§ **What you need to do**:
In the entries below, spot each line with the word "DRIVER" and copy it.

§ **Record extracts**:

--------------------

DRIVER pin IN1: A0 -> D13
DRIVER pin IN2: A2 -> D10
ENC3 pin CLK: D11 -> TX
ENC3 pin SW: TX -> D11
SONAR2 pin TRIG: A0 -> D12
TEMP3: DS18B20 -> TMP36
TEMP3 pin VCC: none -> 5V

--------------------

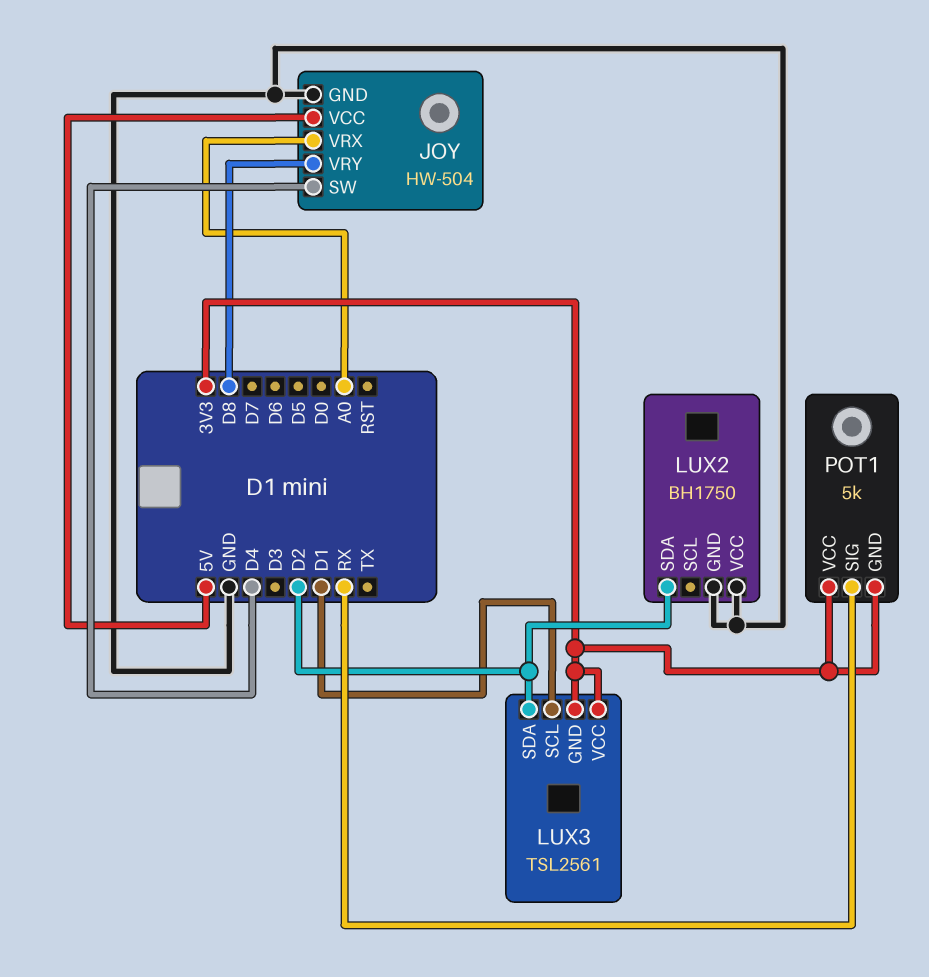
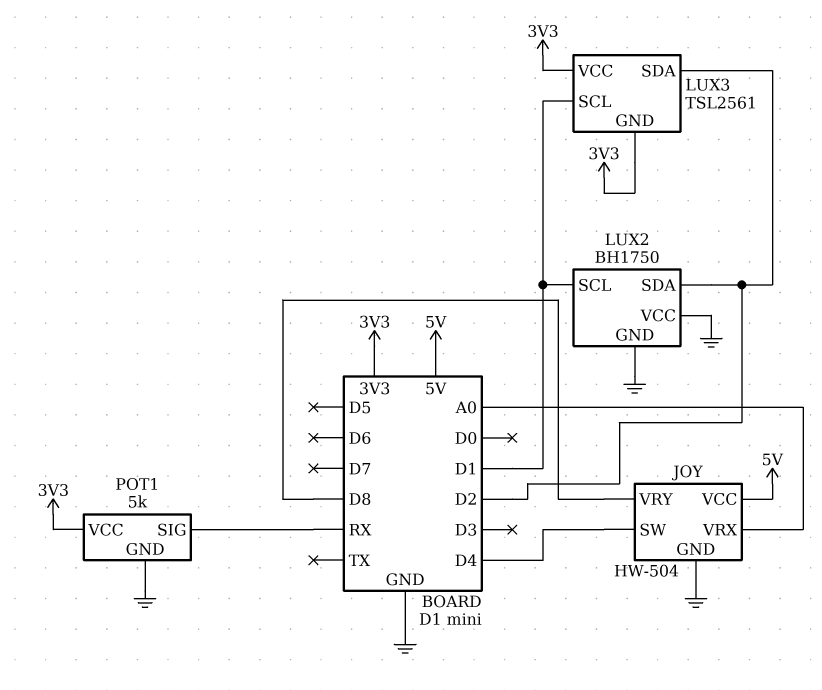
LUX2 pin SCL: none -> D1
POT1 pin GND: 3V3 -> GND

--------------------

§ **Solved exercise**:
DRIVER pin IN1: A0 -> D13
DRIVER pin IN2: A2 -> D10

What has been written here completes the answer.